Work task: Search the listing below for the word "degrees" and return each line that contains it.

Record set:
|---|
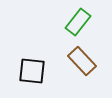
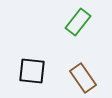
brown rectangle: moved 1 px right, 17 px down; rotated 8 degrees clockwise
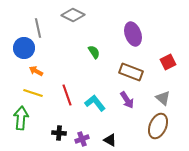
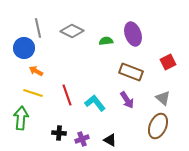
gray diamond: moved 1 px left, 16 px down
green semicircle: moved 12 px right, 11 px up; rotated 64 degrees counterclockwise
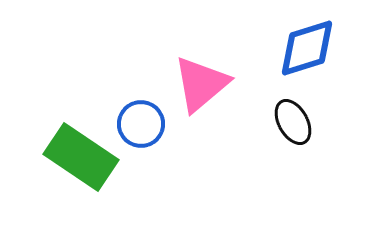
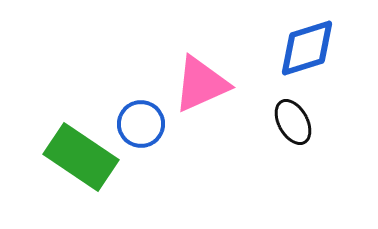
pink triangle: rotated 16 degrees clockwise
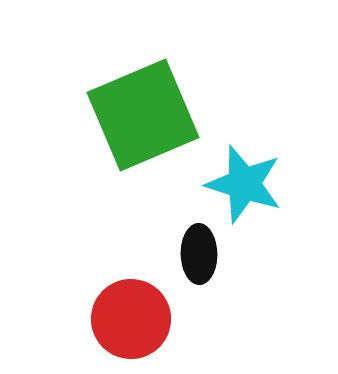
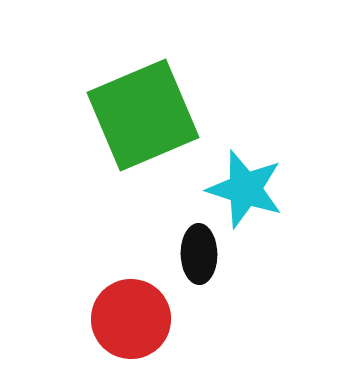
cyan star: moved 1 px right, 5 px down
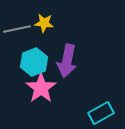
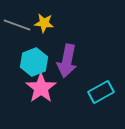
gray line: moved 4 px up; rotated 32 degrees clockwise
cyan rectangle: moved 21 px up
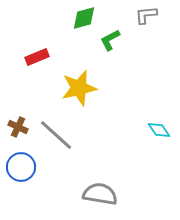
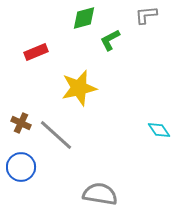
red rectangle: moved 1 px left, 5 px up
brown cross: moved 3 px right, 4 px up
|---|
Exercise solution:
brown rectangle: moved 1 px right, 17 px down; rotated 8 degrees clockwise
green semicircle: moved 12 px right, 11 px up; rotated 64 degrees counterclockwise
pink triangle: rotated 16 degrees clockwise
gray line: moved 4 px up; rotated 32 degrees clockwise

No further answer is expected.